◆ **TASK DIRECTIONS**:
From the entries that follow, copy exactly the lines beginning at the line holding "shelving: (155, 637)" and continuing through the line holding "side table: (836, 281) -> (285, 287), added".

Document version comparisons:
——

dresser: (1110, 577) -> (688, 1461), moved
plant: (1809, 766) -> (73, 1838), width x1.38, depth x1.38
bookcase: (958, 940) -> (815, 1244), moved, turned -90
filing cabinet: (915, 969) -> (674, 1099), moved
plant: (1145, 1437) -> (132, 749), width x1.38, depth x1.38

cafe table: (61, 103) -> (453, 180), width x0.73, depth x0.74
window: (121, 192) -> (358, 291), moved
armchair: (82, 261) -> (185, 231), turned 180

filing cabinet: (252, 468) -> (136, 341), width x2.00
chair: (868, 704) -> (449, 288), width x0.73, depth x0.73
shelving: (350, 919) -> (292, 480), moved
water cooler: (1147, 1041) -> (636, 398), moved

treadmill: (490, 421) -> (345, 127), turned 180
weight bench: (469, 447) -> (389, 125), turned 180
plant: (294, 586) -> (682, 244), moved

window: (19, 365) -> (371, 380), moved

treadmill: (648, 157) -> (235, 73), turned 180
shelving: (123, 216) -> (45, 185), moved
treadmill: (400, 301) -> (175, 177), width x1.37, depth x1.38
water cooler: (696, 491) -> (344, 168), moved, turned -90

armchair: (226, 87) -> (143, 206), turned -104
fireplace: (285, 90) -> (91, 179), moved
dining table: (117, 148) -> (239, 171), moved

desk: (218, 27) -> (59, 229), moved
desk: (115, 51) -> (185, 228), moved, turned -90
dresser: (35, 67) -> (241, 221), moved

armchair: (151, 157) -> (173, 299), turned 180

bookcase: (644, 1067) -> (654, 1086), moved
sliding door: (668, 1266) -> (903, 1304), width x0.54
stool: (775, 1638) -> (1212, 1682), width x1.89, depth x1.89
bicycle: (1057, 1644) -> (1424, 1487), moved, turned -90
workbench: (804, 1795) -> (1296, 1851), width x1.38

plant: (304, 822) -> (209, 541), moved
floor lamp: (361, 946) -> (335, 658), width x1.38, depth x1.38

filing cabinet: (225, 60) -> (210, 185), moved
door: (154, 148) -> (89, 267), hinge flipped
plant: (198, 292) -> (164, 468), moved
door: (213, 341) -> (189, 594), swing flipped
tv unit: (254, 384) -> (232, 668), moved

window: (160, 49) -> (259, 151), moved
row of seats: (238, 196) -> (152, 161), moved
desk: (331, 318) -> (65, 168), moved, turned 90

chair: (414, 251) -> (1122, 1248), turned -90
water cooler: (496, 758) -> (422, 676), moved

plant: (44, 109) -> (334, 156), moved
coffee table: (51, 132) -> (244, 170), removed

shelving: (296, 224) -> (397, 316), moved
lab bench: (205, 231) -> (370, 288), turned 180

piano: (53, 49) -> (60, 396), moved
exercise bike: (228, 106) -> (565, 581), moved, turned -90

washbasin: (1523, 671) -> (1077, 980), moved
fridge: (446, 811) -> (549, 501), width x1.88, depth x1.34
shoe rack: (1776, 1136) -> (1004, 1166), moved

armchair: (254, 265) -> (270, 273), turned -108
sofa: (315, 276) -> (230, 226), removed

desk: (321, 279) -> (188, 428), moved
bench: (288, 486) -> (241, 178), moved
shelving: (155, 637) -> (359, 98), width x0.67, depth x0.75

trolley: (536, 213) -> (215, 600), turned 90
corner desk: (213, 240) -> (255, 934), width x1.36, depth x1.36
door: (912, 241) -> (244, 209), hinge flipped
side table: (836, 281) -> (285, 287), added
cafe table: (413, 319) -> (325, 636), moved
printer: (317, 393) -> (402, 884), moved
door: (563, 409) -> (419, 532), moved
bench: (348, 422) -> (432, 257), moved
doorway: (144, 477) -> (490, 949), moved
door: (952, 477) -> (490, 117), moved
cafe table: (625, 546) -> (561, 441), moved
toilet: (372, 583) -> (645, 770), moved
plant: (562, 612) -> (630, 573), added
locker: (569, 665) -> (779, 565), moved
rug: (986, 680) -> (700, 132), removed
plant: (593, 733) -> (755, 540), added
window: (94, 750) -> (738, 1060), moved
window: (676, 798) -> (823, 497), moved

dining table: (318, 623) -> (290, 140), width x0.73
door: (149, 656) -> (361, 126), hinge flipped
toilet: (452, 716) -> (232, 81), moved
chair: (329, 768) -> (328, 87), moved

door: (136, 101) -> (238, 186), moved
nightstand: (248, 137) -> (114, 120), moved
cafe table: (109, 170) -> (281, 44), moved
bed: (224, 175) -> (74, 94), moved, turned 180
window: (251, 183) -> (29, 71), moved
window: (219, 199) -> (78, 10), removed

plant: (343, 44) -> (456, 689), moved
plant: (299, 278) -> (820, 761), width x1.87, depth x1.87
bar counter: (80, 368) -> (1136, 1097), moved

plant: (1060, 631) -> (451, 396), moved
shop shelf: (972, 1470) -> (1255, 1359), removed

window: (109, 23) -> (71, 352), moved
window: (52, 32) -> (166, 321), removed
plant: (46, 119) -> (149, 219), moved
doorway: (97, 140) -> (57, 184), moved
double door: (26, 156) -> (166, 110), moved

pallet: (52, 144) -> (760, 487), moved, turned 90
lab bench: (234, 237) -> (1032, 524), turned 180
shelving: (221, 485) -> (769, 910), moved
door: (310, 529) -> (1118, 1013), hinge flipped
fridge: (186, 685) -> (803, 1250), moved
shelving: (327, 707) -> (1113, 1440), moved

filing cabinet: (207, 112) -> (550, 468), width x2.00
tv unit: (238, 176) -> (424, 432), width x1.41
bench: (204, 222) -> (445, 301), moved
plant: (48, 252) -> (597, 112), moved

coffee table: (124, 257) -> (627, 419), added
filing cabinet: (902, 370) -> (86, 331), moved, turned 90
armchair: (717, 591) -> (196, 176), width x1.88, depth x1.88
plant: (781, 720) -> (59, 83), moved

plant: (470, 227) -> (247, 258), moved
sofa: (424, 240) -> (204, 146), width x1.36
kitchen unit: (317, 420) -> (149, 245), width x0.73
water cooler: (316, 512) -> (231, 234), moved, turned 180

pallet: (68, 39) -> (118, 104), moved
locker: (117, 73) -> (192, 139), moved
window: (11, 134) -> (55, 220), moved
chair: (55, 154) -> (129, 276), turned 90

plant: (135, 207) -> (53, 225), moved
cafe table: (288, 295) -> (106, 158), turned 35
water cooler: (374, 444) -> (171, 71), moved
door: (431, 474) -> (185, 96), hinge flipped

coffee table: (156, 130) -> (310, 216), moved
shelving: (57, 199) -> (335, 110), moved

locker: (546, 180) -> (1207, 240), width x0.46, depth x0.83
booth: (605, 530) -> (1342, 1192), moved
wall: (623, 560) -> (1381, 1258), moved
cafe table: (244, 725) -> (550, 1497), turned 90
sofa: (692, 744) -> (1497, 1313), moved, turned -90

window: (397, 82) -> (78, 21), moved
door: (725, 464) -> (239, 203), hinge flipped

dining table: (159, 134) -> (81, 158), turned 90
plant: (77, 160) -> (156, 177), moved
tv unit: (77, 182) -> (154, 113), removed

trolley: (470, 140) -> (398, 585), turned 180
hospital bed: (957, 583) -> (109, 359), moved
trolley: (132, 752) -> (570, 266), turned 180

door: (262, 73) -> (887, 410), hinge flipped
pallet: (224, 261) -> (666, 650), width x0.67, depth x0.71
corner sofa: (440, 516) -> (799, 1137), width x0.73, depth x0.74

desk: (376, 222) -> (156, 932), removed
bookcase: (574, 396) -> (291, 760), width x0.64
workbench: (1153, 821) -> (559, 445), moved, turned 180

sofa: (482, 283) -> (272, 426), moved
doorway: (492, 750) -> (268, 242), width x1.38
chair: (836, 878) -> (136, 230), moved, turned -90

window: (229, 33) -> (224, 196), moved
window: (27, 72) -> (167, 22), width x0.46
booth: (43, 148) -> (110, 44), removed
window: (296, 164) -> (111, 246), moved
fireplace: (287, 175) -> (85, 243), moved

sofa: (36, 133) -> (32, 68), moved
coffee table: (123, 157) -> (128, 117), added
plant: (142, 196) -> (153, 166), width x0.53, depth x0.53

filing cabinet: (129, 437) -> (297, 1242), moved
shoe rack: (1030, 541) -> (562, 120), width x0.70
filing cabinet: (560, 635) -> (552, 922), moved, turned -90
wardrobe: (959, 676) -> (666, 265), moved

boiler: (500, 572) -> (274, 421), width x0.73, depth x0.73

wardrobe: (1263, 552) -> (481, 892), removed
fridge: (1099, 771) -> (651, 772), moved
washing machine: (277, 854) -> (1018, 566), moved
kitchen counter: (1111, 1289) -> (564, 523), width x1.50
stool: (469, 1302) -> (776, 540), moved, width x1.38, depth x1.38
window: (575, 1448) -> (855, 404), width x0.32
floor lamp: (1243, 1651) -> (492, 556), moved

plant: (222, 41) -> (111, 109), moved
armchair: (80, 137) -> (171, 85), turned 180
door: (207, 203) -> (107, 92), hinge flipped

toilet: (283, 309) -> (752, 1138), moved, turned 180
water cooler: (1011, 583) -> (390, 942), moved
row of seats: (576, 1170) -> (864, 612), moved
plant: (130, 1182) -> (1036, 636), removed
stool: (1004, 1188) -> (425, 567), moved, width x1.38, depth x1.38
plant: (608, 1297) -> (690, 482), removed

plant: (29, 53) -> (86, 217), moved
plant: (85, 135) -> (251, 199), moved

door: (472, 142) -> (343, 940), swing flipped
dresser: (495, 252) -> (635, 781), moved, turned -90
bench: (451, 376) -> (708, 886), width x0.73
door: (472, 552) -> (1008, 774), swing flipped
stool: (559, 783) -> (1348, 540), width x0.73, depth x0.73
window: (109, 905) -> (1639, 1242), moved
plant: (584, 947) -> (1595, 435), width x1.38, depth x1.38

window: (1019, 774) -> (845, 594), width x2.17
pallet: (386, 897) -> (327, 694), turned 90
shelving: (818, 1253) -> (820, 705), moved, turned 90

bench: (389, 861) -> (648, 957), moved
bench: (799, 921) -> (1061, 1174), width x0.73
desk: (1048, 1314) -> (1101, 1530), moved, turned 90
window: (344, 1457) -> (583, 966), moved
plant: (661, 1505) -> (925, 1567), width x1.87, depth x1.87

——

◆ **TASK RESPONSE**:
shelving: (155, 637) -> (359, 98), width x0.67, depth x0.75

trolley: (536, 213) -> (215, 600), turned 90
corner desk: (213, 240) -> (255, 934), width x1.36, depth x1.36
door: (912, 241) -> (244, 209), hinge flipped
side table: (836, 281) -> (285, 287), added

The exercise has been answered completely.